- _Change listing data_

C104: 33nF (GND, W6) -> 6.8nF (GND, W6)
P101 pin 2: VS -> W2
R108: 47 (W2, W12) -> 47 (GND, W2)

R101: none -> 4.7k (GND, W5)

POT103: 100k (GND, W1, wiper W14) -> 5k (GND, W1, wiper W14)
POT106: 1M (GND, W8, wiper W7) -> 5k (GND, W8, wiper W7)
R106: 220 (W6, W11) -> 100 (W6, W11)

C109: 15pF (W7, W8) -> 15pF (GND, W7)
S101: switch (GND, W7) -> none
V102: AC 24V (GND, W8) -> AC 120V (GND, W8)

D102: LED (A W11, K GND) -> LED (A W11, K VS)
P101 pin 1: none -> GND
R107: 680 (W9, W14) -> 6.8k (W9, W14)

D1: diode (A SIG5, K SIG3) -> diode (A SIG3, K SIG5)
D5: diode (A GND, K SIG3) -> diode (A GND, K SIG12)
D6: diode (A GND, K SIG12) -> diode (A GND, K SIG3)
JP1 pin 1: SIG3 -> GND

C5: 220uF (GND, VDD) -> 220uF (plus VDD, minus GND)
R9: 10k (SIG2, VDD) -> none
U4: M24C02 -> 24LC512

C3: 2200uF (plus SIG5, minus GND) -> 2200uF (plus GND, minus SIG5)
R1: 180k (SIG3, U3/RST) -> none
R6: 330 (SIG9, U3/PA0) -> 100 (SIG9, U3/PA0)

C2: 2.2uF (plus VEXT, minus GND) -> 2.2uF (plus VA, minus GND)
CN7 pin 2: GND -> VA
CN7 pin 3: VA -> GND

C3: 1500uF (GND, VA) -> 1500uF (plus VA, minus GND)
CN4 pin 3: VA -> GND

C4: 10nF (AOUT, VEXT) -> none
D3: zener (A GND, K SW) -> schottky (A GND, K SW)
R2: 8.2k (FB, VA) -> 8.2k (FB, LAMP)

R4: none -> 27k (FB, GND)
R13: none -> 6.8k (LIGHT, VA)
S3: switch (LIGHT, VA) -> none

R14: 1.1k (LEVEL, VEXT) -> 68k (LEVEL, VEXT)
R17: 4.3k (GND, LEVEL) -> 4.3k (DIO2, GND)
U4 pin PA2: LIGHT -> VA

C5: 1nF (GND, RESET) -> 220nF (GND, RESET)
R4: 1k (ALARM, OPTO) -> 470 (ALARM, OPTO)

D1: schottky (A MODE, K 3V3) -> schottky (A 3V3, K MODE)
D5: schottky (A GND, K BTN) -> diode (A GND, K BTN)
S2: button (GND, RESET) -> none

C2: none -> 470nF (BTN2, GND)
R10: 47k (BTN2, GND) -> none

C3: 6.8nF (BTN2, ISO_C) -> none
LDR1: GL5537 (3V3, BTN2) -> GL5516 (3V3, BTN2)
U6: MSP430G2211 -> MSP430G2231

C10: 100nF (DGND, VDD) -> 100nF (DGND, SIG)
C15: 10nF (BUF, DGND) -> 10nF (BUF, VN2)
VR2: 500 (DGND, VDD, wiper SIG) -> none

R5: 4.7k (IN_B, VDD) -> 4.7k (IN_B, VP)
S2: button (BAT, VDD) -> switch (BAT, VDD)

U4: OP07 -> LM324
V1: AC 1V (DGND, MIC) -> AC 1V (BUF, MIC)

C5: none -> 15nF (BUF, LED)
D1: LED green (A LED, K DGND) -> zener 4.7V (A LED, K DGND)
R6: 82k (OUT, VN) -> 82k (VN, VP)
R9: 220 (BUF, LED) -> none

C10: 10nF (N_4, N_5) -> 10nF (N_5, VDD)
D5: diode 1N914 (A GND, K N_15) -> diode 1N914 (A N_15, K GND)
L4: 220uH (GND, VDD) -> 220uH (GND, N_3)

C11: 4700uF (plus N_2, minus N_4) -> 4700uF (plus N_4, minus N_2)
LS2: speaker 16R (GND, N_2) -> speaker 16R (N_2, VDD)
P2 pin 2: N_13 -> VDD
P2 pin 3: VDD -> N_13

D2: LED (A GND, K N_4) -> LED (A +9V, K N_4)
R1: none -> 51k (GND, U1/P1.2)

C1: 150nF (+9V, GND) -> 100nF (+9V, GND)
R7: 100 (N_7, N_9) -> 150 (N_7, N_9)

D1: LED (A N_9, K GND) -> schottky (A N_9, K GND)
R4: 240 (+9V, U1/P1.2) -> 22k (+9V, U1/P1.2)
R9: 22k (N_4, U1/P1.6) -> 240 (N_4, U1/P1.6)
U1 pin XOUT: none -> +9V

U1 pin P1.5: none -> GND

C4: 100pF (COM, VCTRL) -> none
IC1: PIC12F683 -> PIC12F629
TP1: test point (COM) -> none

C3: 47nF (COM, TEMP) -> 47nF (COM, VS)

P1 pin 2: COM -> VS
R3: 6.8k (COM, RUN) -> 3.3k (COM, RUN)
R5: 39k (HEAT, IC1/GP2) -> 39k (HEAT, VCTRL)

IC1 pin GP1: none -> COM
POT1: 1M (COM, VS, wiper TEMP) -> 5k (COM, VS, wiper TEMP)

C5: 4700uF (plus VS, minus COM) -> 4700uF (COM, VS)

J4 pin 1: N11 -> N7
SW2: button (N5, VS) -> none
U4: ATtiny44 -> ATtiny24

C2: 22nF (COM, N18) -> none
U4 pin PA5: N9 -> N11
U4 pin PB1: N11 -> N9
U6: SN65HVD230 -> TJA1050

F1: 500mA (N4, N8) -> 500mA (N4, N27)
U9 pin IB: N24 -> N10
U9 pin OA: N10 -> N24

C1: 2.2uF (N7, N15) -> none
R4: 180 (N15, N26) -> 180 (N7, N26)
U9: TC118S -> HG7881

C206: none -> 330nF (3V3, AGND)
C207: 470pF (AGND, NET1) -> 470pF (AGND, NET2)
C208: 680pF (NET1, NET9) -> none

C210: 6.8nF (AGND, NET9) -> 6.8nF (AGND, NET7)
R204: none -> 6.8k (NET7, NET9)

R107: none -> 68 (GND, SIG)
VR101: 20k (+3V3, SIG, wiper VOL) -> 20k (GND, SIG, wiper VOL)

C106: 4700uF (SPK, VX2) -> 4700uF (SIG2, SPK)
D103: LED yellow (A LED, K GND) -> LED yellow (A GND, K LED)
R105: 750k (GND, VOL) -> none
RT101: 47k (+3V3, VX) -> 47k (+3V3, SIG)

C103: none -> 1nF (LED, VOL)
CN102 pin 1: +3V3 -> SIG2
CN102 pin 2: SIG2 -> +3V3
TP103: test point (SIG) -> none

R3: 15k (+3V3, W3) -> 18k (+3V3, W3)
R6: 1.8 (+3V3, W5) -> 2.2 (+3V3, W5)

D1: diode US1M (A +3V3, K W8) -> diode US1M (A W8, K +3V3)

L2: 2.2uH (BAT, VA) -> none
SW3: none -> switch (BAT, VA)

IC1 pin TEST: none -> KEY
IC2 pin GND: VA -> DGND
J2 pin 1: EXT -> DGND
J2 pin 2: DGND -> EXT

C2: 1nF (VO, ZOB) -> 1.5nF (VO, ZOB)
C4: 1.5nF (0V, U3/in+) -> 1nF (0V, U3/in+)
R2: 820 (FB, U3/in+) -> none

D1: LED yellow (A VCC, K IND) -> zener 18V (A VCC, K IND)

- _YOUR TASK_
Every line holding the word "point" should be copied out of the records above.

- _RESPONSE AREA_
TP1: test point (COM) -> none
TP103: test point (SIG) -> none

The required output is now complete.